WHAT THIS TASK INVOLVES — Starting with the line that contains "LCD1 pin VCC: 3V3 -> 5V" and stopping after the line that contains "SONAR1 pin VCC: 5V -> 3V3", return each line below exactly as written, with no others.

DATA —
-- -- --

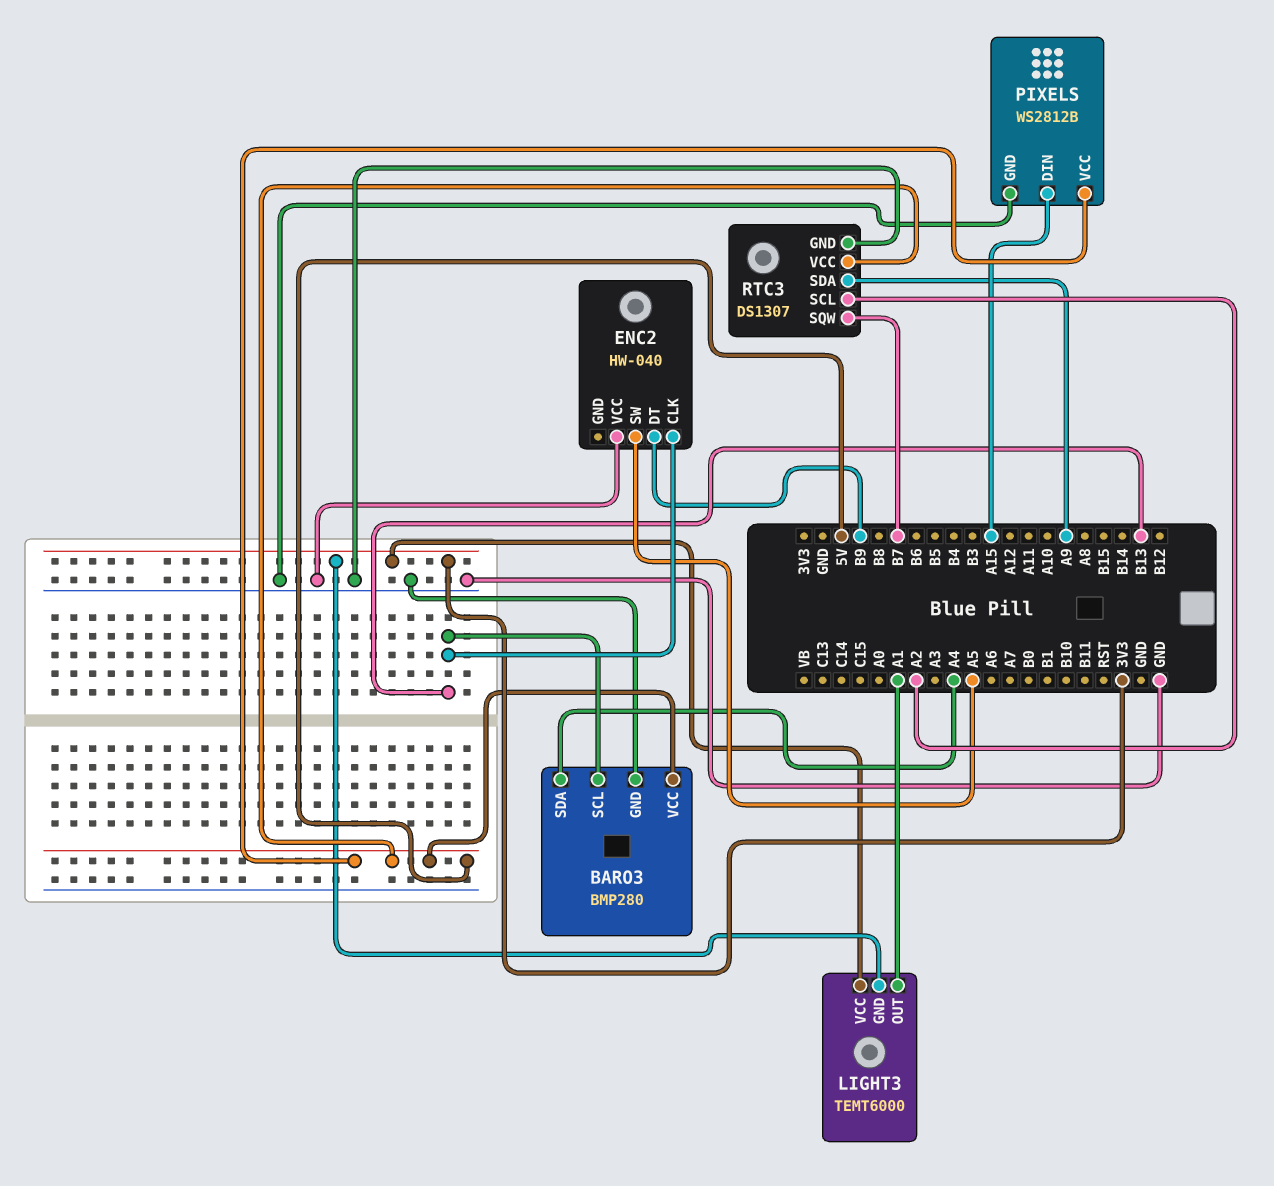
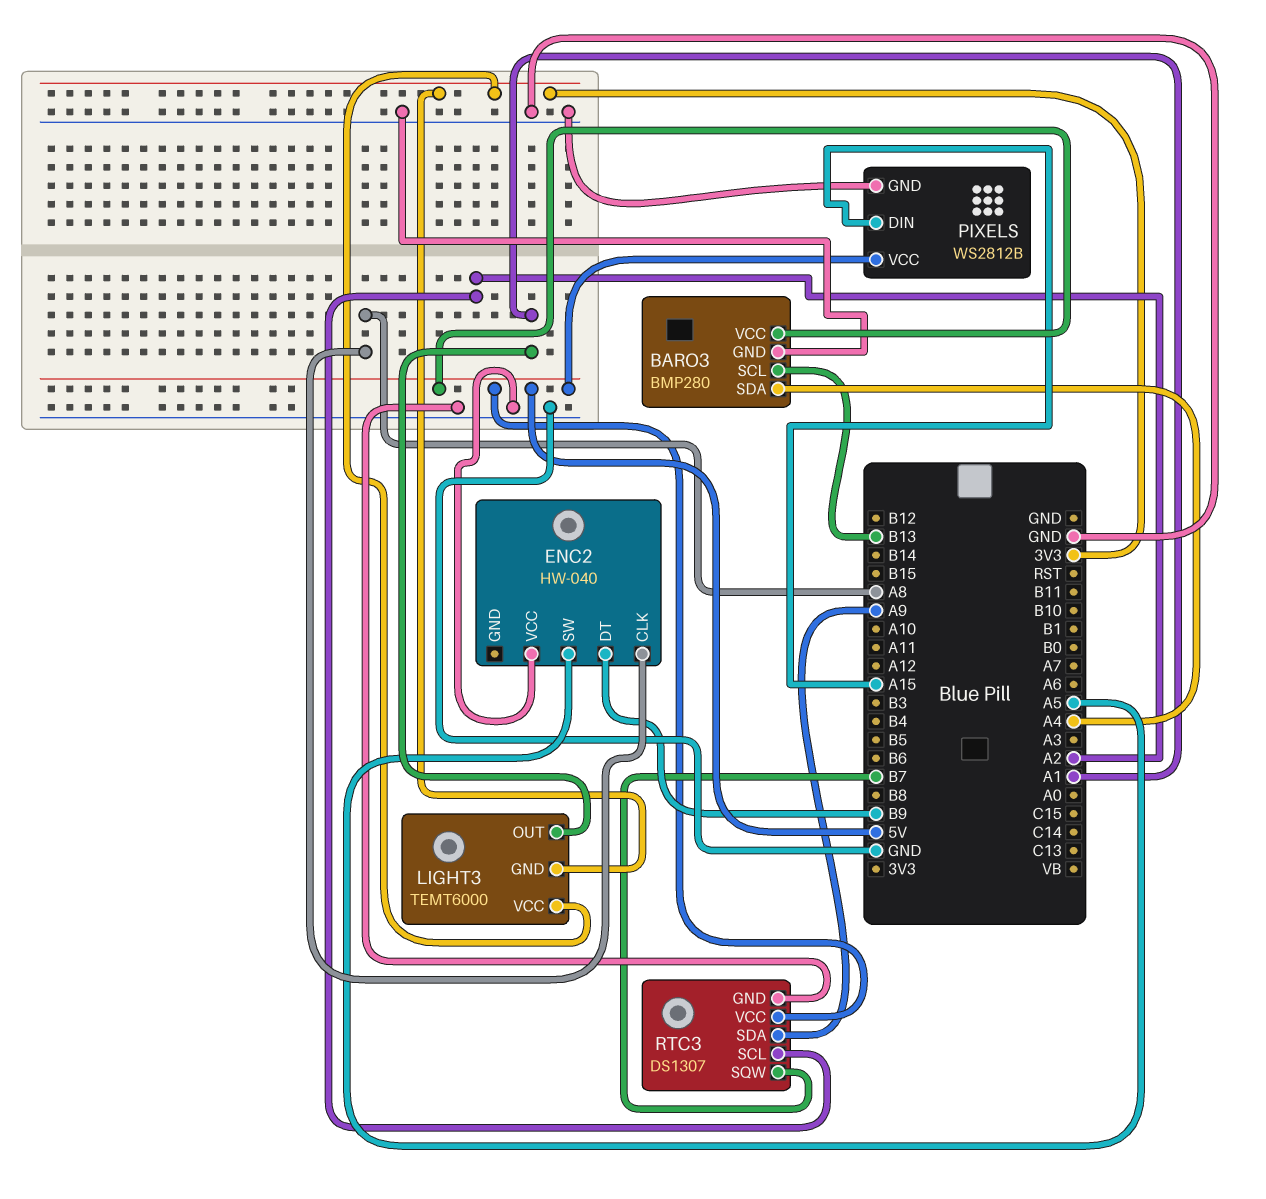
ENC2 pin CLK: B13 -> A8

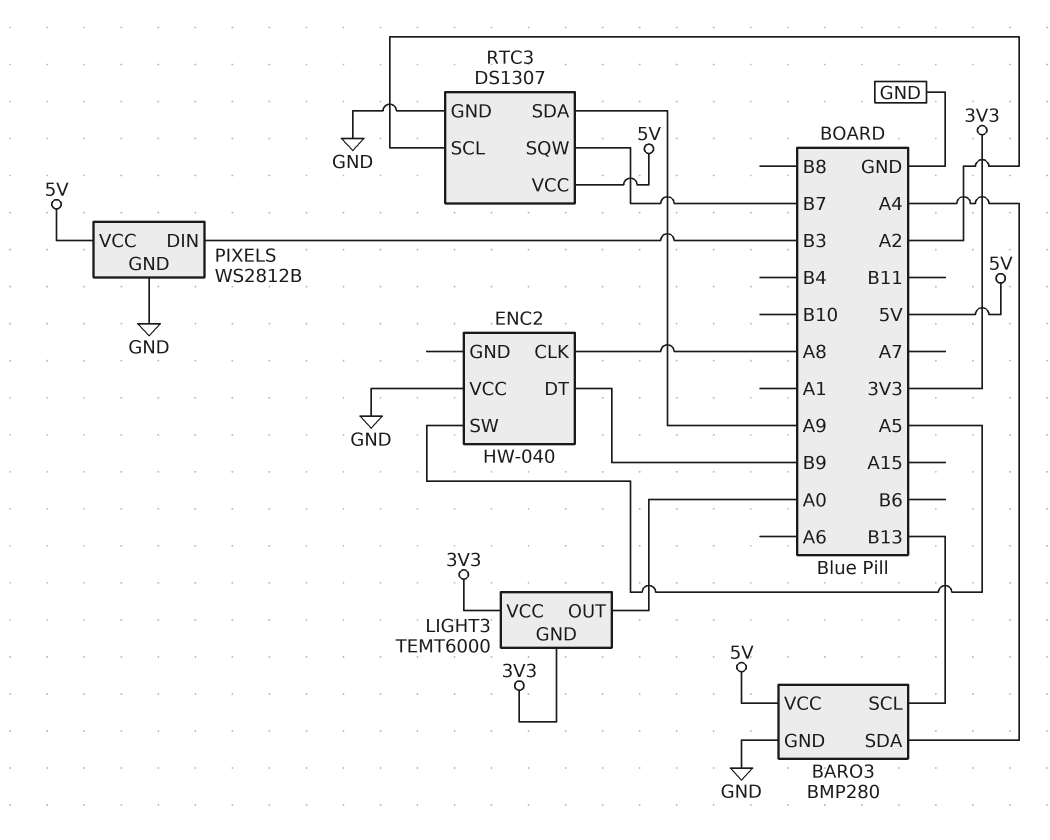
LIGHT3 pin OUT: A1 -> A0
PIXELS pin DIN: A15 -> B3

-- -- --

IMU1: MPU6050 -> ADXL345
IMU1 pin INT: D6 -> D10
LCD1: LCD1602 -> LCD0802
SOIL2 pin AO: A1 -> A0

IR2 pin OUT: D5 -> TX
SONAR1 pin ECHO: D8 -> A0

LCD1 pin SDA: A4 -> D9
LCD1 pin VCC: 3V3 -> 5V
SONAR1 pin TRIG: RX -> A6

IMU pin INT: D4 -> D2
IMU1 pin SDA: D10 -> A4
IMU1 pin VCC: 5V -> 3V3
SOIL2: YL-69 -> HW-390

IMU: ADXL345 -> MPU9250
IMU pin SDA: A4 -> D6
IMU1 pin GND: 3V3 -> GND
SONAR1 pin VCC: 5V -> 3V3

-- -- --

TASK RESULT —
LCD1 pin VCC: 3V3 -> 5V
SONAR1 pin TRIG: RX -> A6

IMU pin INT: D4 -> D2
IMU1 pin SDA: D10 -> A4
IMU1 pin VCC: 5V -> 3V3
SOIL2: YL-69 -> HW-390

IMU: ADXL345 -> MPU9250
IMU pin SDA: A4 -> D6
IMU1 pin GND: 3V3 -> GND
SONAR1 pin VCC: 5V -> 3V3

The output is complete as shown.